[What you will do] Swap every "Choices" for "Options" in the stretch of the listing from the line containing "Question: Is wooden" through the end, and write out those lines with nothing else changed. Leave the pictures out.

[Spatial grounding data]
□ □ □ □ □

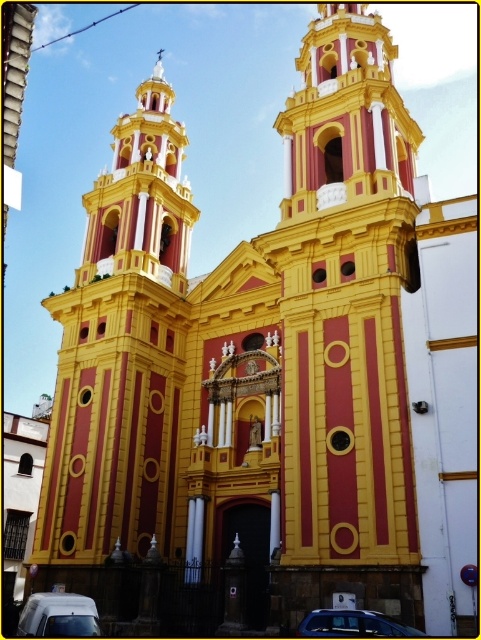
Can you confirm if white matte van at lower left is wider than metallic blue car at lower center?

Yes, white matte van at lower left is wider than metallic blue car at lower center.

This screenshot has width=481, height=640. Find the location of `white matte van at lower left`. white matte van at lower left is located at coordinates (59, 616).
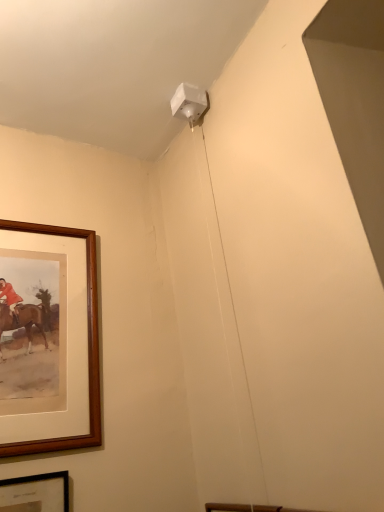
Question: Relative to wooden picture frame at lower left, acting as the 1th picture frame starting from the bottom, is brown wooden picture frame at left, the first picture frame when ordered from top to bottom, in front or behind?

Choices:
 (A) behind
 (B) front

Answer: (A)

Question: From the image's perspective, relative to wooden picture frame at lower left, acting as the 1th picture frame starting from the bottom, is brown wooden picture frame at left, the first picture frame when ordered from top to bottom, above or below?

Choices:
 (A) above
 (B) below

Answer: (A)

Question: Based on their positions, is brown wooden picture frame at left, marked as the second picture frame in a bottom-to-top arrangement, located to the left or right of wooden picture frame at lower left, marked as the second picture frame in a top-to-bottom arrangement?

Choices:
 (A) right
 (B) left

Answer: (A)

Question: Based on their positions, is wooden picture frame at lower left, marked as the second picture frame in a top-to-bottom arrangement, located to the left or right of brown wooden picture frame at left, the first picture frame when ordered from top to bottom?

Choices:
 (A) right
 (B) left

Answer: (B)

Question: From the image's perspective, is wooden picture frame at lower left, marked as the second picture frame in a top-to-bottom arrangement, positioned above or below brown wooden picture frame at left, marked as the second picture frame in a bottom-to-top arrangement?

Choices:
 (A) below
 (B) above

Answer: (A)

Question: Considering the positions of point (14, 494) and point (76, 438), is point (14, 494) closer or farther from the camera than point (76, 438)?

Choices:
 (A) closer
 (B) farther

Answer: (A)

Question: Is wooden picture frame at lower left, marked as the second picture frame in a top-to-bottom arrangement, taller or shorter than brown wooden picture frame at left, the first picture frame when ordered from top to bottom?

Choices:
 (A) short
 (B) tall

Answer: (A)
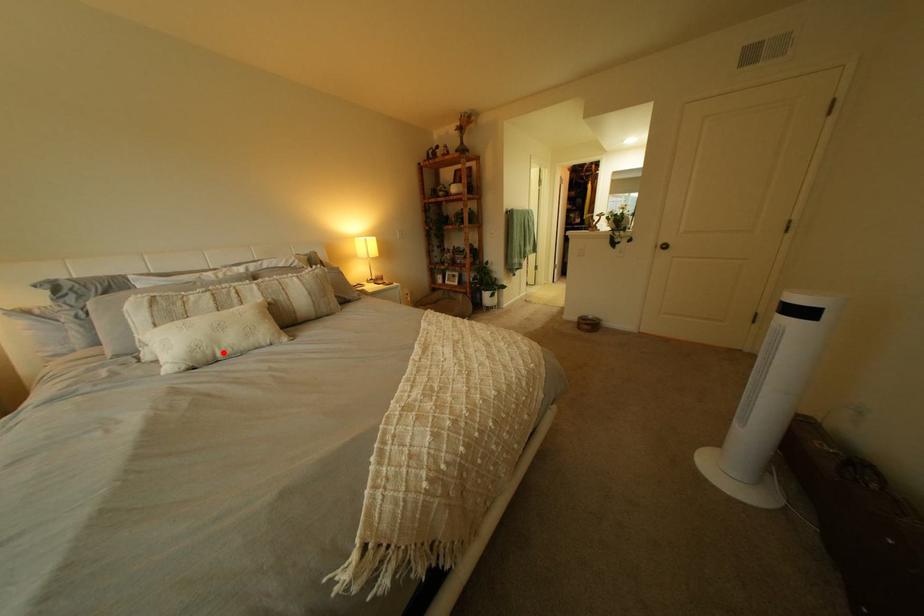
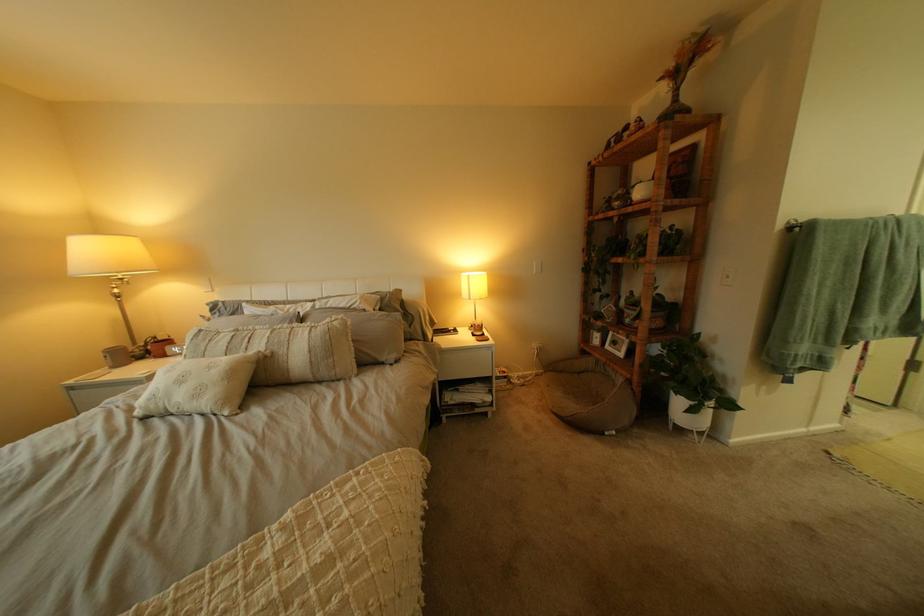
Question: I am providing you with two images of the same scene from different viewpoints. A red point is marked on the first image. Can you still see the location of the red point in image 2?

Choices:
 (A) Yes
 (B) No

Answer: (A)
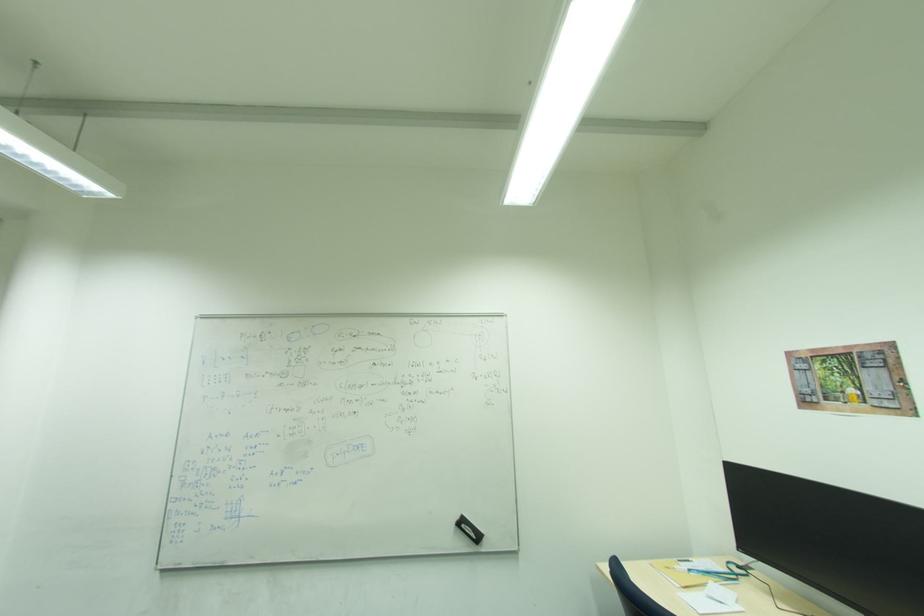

□ □ □ □ □

[Result for this task]
Question: Is wooden picture frame at lower left, marked as the second picture frame in a top-to-bottom arrangement, taller or shorter than brown wooden picture frame at left, the first picture frame when ordered from top to bottom?

Options:
 (A) short
 (B) tall

Answer: (A)
Question: I am providing you with two images of the same scene from different viewpoints. A red point is marked on the first image. Can you still see the location of the red point in image 2?

Options:
 (A) Yes
 (B) No

Answer: (A)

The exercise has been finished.